Your task is to transcribe each record exactly and to omit every image.
____________________
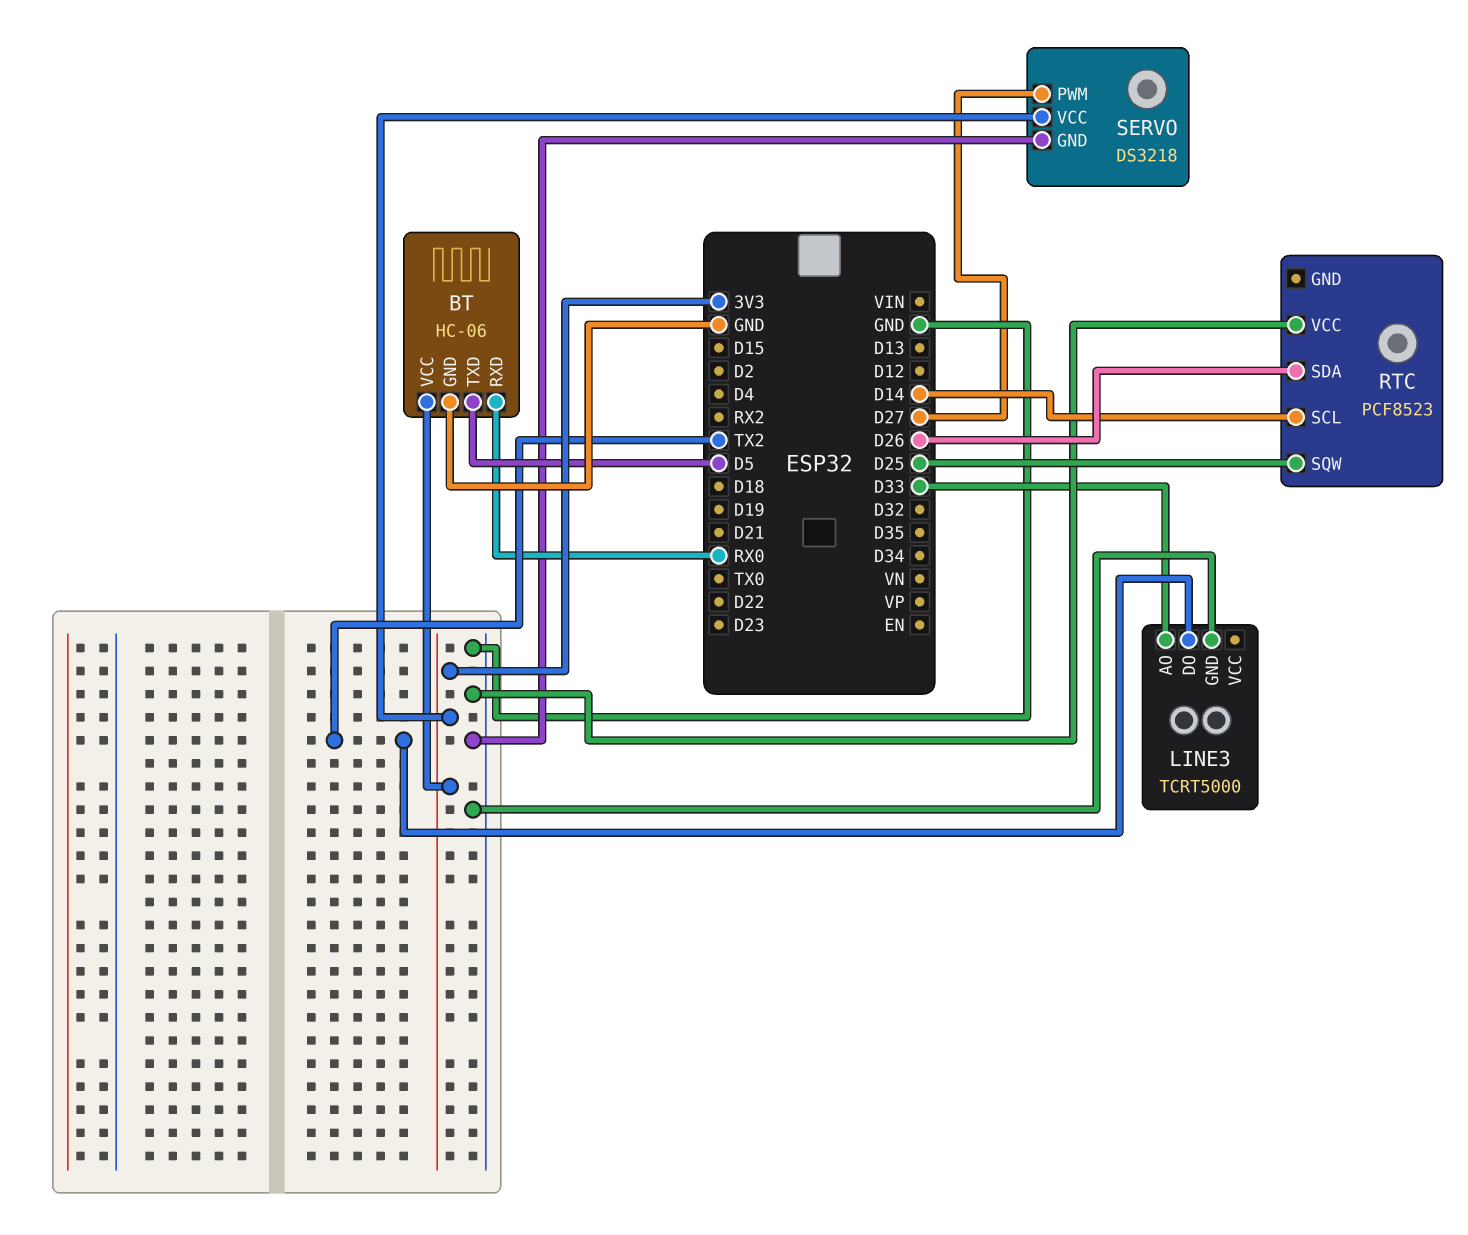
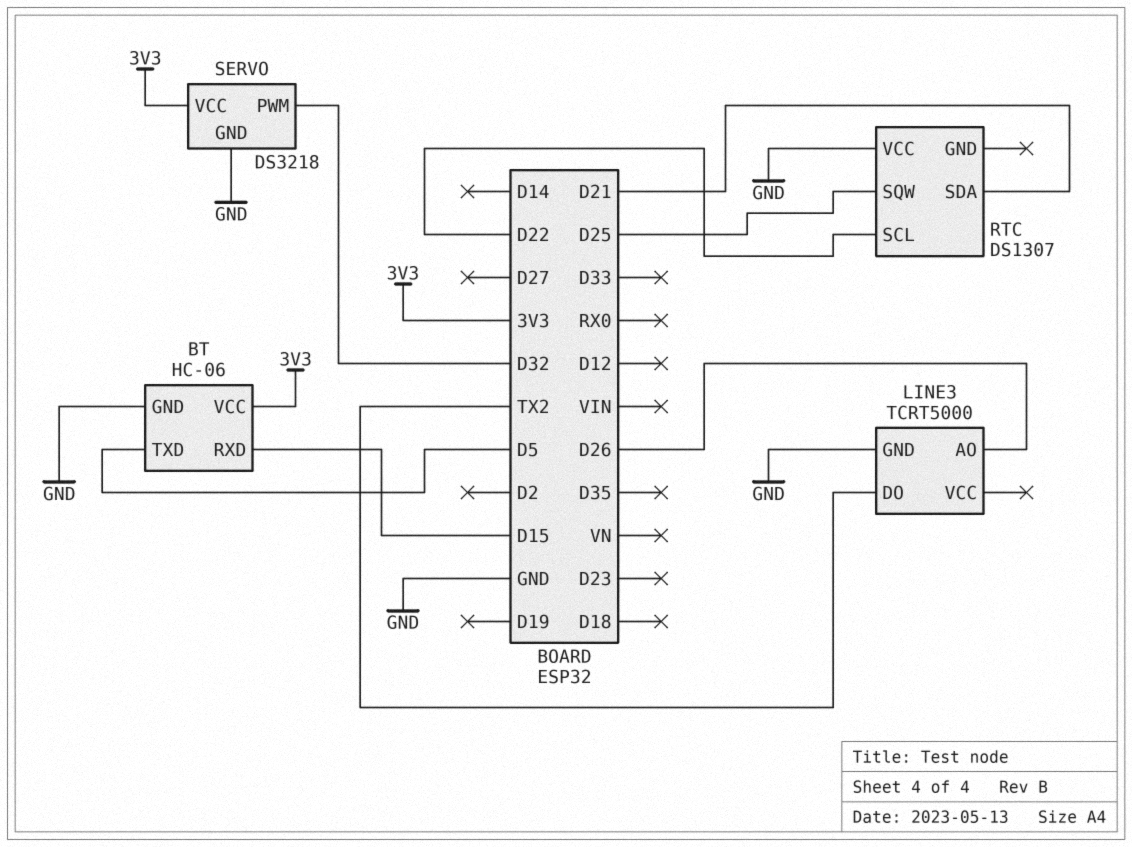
BT pin RXD: RX0 -> D15
LINE3 pin AO: D33 -> D26
RTC: PCF8523 -> DS1307
RTC pin SCL: D14 -> D22
RTC pin SDA: D26 -> D21
SERVO pin PWM: D27 -> D32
____________________
OUTPUT OF THE TASK
BT pin RXD: RX0 -> D15
LINE3 pin AO: D33 -> D26
RTC: PCF8523 -> DS1307
RTC pin SCL: D14 -> D22
RTC pin SDA: D26 -> D21
SERVO pin PWM: D27 -> D32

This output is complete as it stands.